DATA EXTRACT:
_ _ _

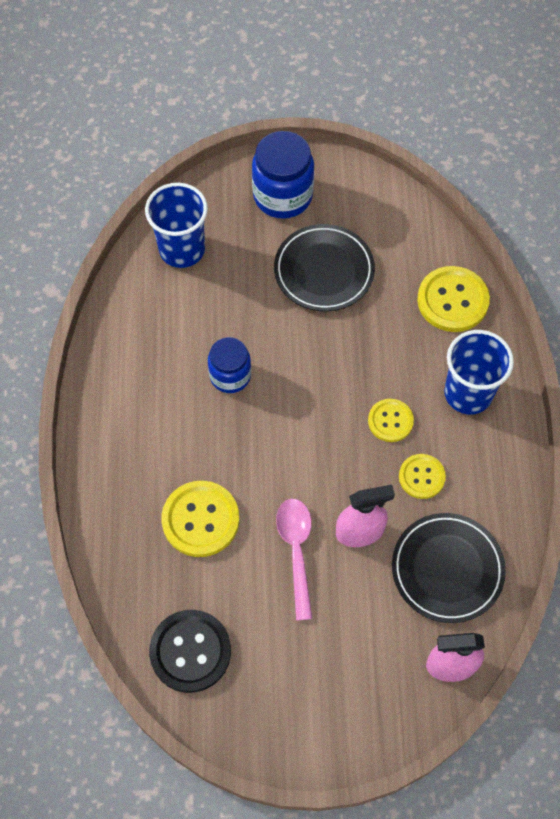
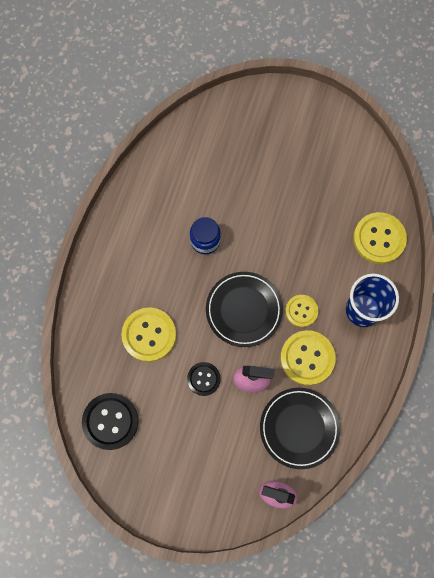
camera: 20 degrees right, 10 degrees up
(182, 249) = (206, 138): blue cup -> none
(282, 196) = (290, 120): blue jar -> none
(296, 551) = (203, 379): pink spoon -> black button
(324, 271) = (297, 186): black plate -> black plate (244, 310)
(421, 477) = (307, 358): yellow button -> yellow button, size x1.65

_ _ _

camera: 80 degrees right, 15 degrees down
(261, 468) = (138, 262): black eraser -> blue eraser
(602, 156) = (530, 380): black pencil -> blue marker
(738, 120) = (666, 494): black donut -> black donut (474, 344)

_ _ _

TASK REQUIREMENTS:
Please reproduce exactly the lines in the listing above from the one containing "(324, 271) = (297, 186): black" through the one containing "(421, 477) = (307, 358): yellow", both included, and nothing more.

OUTPUT OF THE TASK:
(324, 271) = (297, 186): black plate -> black plate (244, 310)
(421, 477) = (307, 358): yellow button -> yellow button, size x1.65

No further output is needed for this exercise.